» **Problem**
Once the pictures are removed, restate the listing word for word.

» **Information supplied**

[Start of section]

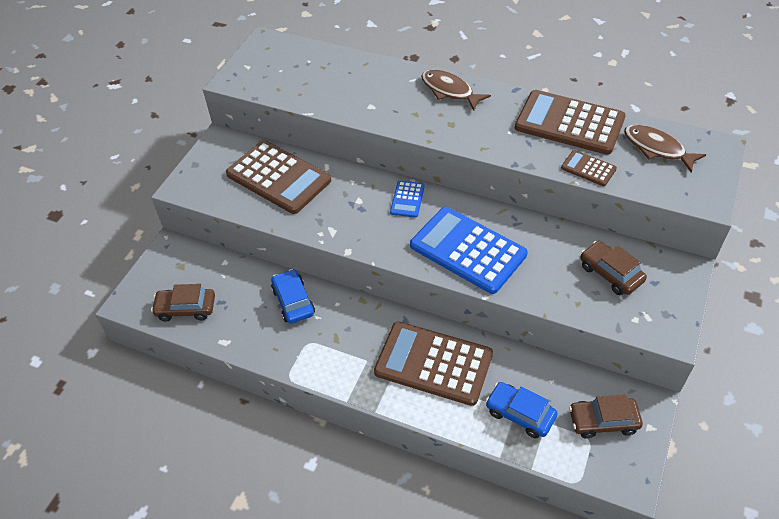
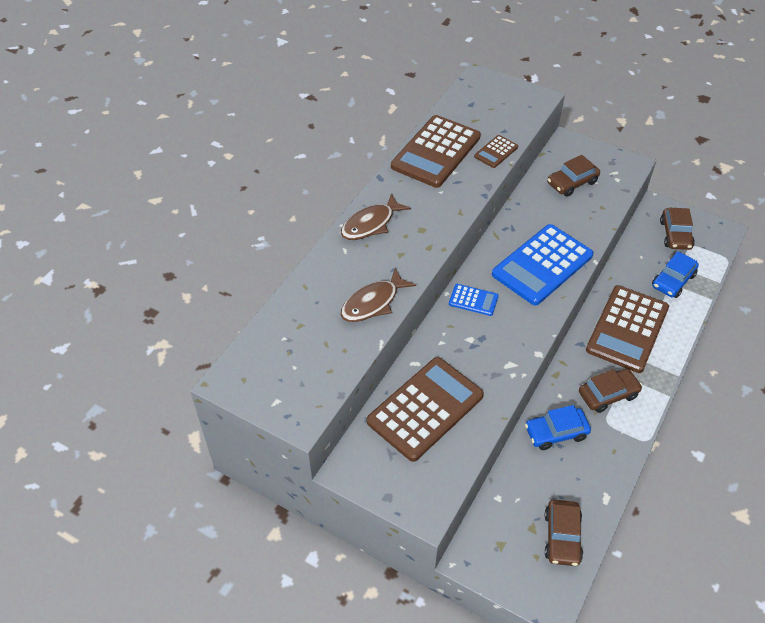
camera: 85 degrees left, 0 degrees up
(342, 344) = (608, 394): none -> brown car
(657, 148) = (477, 109): brown fish -> brown fish (373, 302)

[End of section]

» **Answer section**
camera: 85 degrees left, 0 degrees up
(342, 344) = (608, 394): none -> brown car
(657, 148) = (477, 109): brown fish -> brown fish (373, 302)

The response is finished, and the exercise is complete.